(Scene geometry reasoning data)
□ □ □

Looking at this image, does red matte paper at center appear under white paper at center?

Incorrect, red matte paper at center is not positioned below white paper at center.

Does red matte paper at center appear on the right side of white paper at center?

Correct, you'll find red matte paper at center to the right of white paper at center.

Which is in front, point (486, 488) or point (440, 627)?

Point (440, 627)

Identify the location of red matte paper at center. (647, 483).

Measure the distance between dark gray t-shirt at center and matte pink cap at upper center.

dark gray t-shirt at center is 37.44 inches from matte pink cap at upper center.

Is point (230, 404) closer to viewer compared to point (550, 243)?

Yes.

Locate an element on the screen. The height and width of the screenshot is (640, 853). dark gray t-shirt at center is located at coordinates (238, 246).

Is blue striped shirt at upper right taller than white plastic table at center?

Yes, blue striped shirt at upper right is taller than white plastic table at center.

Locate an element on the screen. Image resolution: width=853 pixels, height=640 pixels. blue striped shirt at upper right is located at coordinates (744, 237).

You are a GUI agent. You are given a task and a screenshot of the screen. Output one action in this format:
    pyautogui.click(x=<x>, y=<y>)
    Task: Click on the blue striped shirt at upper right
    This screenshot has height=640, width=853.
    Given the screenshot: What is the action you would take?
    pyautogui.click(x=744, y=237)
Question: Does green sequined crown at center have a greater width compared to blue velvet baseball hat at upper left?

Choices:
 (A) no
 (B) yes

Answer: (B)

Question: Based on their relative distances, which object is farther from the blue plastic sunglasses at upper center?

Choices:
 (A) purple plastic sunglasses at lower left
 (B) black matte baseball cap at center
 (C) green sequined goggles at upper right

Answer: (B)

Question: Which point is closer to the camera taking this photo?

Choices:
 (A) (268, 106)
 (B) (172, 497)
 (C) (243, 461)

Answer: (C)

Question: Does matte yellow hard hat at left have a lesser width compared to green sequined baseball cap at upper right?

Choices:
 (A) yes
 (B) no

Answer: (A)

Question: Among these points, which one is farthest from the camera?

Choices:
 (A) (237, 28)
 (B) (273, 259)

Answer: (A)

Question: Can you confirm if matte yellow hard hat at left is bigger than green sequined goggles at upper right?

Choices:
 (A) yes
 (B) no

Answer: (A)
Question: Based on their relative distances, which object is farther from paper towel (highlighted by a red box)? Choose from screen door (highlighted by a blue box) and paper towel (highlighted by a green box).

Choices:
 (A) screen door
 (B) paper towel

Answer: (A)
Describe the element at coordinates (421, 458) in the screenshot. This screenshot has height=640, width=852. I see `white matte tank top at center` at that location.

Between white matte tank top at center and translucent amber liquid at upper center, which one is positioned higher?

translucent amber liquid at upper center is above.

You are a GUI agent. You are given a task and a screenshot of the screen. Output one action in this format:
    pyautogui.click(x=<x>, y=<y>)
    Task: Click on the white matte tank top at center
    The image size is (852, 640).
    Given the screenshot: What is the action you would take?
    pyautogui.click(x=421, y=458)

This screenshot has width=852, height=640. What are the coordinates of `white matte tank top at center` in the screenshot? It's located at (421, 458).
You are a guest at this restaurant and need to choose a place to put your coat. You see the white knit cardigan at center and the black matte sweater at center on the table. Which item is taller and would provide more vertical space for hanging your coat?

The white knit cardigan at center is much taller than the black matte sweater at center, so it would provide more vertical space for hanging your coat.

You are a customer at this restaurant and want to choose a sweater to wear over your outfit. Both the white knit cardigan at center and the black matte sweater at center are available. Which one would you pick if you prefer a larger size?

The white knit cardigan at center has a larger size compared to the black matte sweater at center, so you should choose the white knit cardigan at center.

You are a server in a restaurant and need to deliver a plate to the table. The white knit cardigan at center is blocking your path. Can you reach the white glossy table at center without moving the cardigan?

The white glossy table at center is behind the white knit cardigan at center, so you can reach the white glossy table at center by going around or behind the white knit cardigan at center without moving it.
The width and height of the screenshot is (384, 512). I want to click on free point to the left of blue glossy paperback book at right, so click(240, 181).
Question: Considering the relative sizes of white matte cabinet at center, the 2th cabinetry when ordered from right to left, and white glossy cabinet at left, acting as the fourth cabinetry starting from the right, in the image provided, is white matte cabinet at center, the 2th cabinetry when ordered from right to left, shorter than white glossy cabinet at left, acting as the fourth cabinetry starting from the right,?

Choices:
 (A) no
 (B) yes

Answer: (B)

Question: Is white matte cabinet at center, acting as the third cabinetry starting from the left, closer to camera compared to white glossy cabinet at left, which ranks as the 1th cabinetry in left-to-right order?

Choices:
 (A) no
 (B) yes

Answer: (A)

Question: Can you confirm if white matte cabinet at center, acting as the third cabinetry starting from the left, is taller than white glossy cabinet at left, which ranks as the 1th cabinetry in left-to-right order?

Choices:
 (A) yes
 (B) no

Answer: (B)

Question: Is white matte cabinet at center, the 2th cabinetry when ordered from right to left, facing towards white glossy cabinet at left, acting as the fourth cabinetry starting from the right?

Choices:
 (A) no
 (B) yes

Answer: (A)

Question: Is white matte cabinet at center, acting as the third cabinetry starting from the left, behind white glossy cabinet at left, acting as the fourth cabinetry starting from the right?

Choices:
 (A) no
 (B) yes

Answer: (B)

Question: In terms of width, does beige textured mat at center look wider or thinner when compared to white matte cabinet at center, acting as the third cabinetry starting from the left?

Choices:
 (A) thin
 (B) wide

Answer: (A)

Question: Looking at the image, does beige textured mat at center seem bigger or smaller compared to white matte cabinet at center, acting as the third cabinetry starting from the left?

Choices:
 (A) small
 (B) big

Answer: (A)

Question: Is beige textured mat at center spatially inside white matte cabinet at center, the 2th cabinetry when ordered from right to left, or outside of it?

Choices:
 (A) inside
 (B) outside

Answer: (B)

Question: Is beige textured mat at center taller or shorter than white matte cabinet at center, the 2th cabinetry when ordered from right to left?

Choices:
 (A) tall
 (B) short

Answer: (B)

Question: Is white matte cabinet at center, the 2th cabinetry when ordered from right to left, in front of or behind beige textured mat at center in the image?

□ □ □

Lay out every line of the rows above as a Markdown table with two columns, "No." and "Line", numbering the lines in order and leaving out blank lines.

> **Solution below**:
| No. | Line |
|---|---|
| 1 | Looking at this image, does red matte paper at center appear under white paper at center? |
| 2 | Incorrect, red matte paper at center is not positioned below white paper at center. |
| 3 | Does red matte paper at center appear on the right side of white paper at center? |
| 4 | Correct, you'll find red matte paper at center to the right of white paper at center. |
| 5 | Which is in front, point (486, 488) or point (440, 627)? |
| 6 | Point (440, 627) |
| 7 | Identify the location of red matte paper at center. (647, 483). |
| 8 | Measure the distance between dark gray t-shirt at center and matte pink cap at upper center. |
| 9 | dark gray t-shirt at center is 37.44 inches from matte pink cap at upper center. |
| 10 | Is point (230, 404) closer to viewer compared to point (550, 243)? |
| 11 | Yes. |
| 12 | Locate an element on the screen. The height and width of the screenshot is (640, 853). dark gray t-shirt at center is located at coordinates (238, 246). |
| 13 | Is blue striped shirt at upper right taller than white plastic table at center? |
| 14 | Yes, blue striped shirt at upper right is taller than white plastic table at center. |
| 15 | Locate an element on the screen. Image resolution: width=853 pixels, height=640 pixels. blue striped shirt at upper right is located at coordinates (744, 237). |
| 16 | You are a GUI agent. You are given a task and a screenshot of the screen. Output one action in this format: |
| 17 |     pyautogui.click(x=<x>, y=<y>) |
| 18 |     Task: Click on the blue striped shirt at upper right |
| 19 |     This screenshot has height=640, width=853. |
| 20 |     Given the screenshot: What is the action you would take? |
| 21 |     pyautogui.click(x=744, y=237) |
| 22 | Question: Does green sequined crown at center have a greater width compared to blue velvet baseball hat at upper left? |
| 23 | Choices: |
| 24 |  (A) no |
| 25 |  (B) yes |
| 26 | Answer: (B) |
| 27 | Question: Based on their relative distances, which object is farther from the blue plastic sunglasses at upper center? |
| 28 | Choices: |
| 29 |  (A) purple plastic sunglasses at lower left |
| 30 |  (B) black matte baseball cap at center |
| 31 |  (C) green sequined goggles at upper right |
| 32 | Answer: (B) |
| 33 | Question: Which point is closer to the camera taking this photo? |
| 34 | Choices: |
| 35 |  (A) (268, 106) |
| 36 |  (B) (172, 497) |
| 37 |  (C) (243, 461) |
| 38 | Answer: (C) |
| 39 | Question: Does matte yellow hard hat at left have a lesser width compared to green sequined baseball cap at upper right? |
| 40 | Choices: |
| 41 |  (A) yes |
| 42 |  (B) no |
| 43 | Answer: (A) |
| 44 | Question: Among these points, which one is farthest from the camera? |
| 45 | Choices: |
| 46 |  (A) (237, 28) |
| 47 |  (B) (273, 259) |
| 48 | Answer: (A) |
| 49 | Question: Can you confirm if matte yellow hard hat at left is bigger than green sequined goggles at upper right? |
| 50 | Choices: |
| 51 |  (A) yes |
| 52 |  (B) no |
| 53 | Answer: (A) |
| 54 | Question: Based on their relative distances, which object is farther from paper towel (highlighted by a red box)? Choose from screen door (highlighted by a blue box) and paper towel (highlighted by a green box). |
| 55 | Choices: |
| 56 |  (A) screen door |
| 57 |  (B) paper towel |
| 58 | Answer: (A) |
| 59 | Describe the element at coordinates (421, 458) in the screenshot. This screenshot has height=640, width=852. I see `white matte tank top at center` at that location. |
| 60 | Between white matte tank top at center and translucent amber liquid at upper center, which one is positioned higher? |
| 61 | translucent amber liquid at upper center is above. |
| 62 | You are a GUI agent. You are given a task and a screenshot of the screen. Output one action in this format: |
| 63 |     pyautogui.click(x=<x>, y=<y>) |
| 64 |     Task: Click on the white matte tank top at center |
| 65 |     The image size is (852, 640). |
| 66 |     Given the screenshot: What is the action you would take? |
| 67 |     pyautogui.click(x=421, y=458) |
| 68 | This screenshot has width=852, height=640. What are the coordinates of `white matte tank top at center` in the screenshot? It's located at (421, 458). |
| 69 | You are a guest at this restaurant and need to choose a place to put your coat. You see the white knit cardigan at center and the black matte sweater at center on the table. Which item is taller and would provide more vertical space for hanging your coat? |
| 70 | The white knit cardigan at center is much taller than the black matte sweater at center, so it would provide more vertical space for hanging your coat. |
| 71 | You are a customer at this restaurant and want to choose a sweater to wear over your outfit. Both the white knit cardigan at center and the black matte sweater at center are available. Which one would you pick if you prefer a larger size? |
| 72 | The white knit cardigan at center has a larger size compared to the black matte sweater at center, so you should choose the white knit cardigan at center. |
| 73 | You are a server in a restaurant and need to deliver a plate to the table. The white knit cardigan at center is blocking your path. Can you reach the white glossy table at center without moving the cardigan? |
| 74 | The white glossy table at center is behind the white knit cardigan at center, so you can reach the white glossy table at center by going around or behind the white knit cardigan at center without moving it. |
| 75 | The width and height of the screenshot is (384, 512). I want to click on free point to the left of blue glossy paperback book at right, so click(240, 181). |
| 76 | Question: Considering the relative sizes of white matte cabinet at center, the 2th cabinetry when ordered from right to left, and white glossy cabinet at left, acting as the fourth cabinetry starting from the right, in the image provided, is white matte cabinet at center, the 2th cabinetry when ordered from right to left, shorter than white glossy cabinet at left, acting as the fourth cabinetry starting from the right,? |
| 77 | Choices: |
| 78 |  (A) no |
| 79 |  (B) yes |
| 80 | Answer: (B) |
| 81 | Question: Is white matte cabinet at center, acting as the third cabinetry starting from the left, closer to camera compared to white glossy cabinet at left, which ranks as the 1th cabinetry in left-to-right order? |
| 82 | Choices: |
| 83 |  (A) no |
| 84 |  (B) yes |
| 85 | Answer: (A) |
| 86 | Question: Can you confirm if white matte cabinet at center, acting as the third cabinetry starting from the left, is taller than white glossy cabinet at left, which ranks as the 1th cabinetry in left-to-right order? |
| 87 | Choices: |
| 88 |  (A) yes |
| 89 |  (B) no |
| 90 | Answer: (B) |
| 91 | Question: Is white matte cabinet at center, the 2th cabinetry when ordered from right to left, facing towards white glossy cabinet at left, acting as the fourth cabinetry starting from the right? |
| 92 | Choices: |
| 93 |  (A) no |
| 94 |  (B) yes |
| 95 | Answer: (A) |
| 96 | Question: Is white matte cabinet at center, acting as the third cabinetry starting from the left, behind white glossy cabinet at left, acting as the fourth cabinetry starting from the right? |
| 97 | Choices: |
| 98 |  (A) no |
| 99 |  (B) yes |
| 100 | Answer: (B) |
| 101 | Question: In terms of width, does beige textured mat at center look wider or thinner when compared to white matte cabinet at center, acting as the third cabinetry starting from the left? |
| 102 | Choices: |
| 103 |  (A) thin |
| 104 |  (B) wide |
| 105 | Answer: (A) |
| 106 | Question: Looking at the image, does beige textured mat at center seem bigger or smaller compared to white matte cabinet at center, acting as the third cabinetry starting from the left? |
| 107 | Choices: |
| 108 |  (A) small |
| 109 |  (B) big |
| 110 | Answer: (A) |
| 111 | Question: Is beige textured mat at center spatially inside white matte cabinet at center, the 2th cabinetry when ordered from right to left, or outside of it? |
| 112 | Choices: |
| 113 |  (A) inside |
| 114 |  (B) outside |
| 115 | Answer: (B) |
| 116 | Question: Is beige textured mat at center taller or shorter than white matte cabinet at center, the 2th cabinetry when ordered from right to left? |
| 117 | Choices: |
| 118 |  (A) tall |
| 119 |  (B) short |
| 120 | Answer: (B) |
| 121 | Question: Is white matte cabinet at center, the 2th cabinetry when ordered from right to left, in front of or behind beige textured mat at center in the image? |